### Required action
Wherever a line holds the word "regalo", copy that line from the data.

Spatial reasoning data
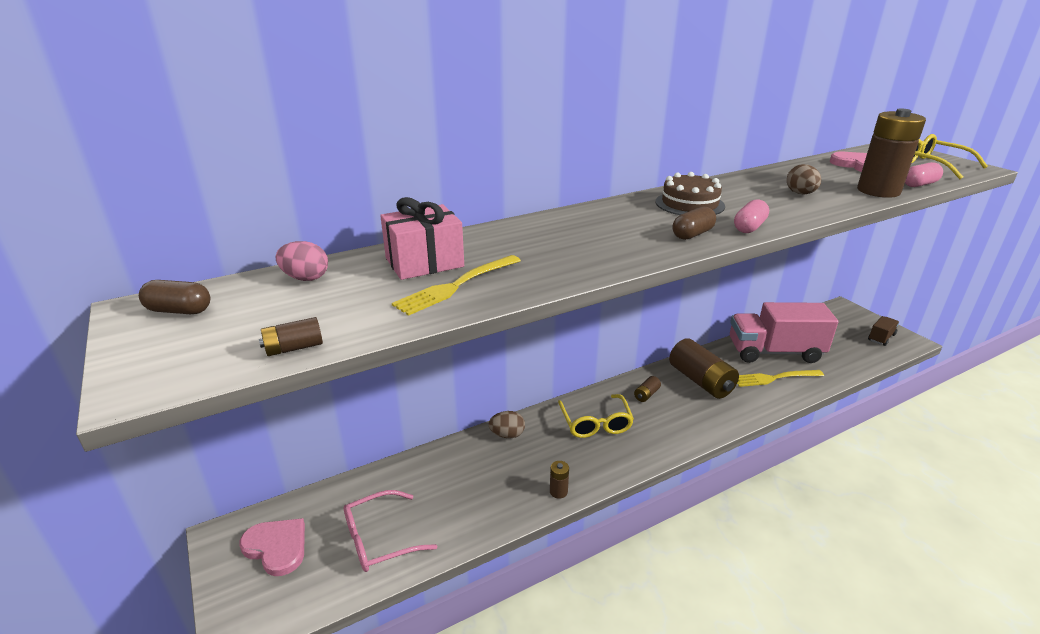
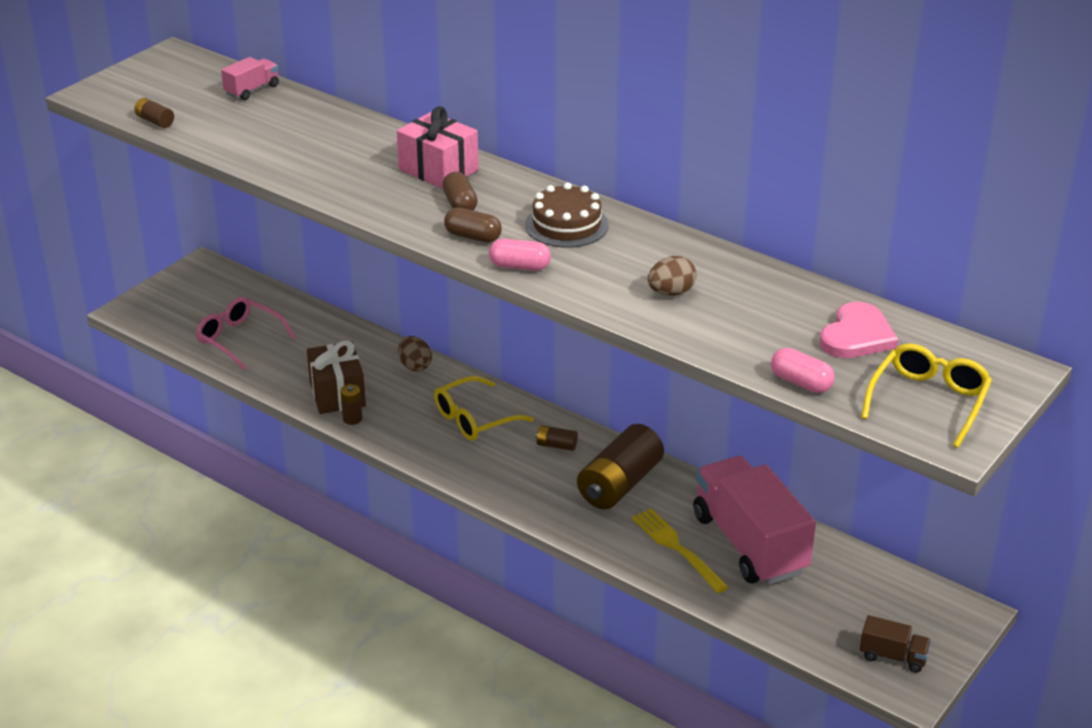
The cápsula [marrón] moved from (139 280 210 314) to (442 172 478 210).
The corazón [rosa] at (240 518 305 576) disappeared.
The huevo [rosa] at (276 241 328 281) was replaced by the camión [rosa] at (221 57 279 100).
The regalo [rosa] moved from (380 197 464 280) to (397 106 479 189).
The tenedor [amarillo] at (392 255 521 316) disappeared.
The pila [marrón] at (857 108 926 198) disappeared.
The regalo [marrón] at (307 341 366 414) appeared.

### Reply
The regalo [rosa] moved from (380 197 464 280) to (397 106 479 189).
The regalo [marrón] at (307 341 366 414) appeared.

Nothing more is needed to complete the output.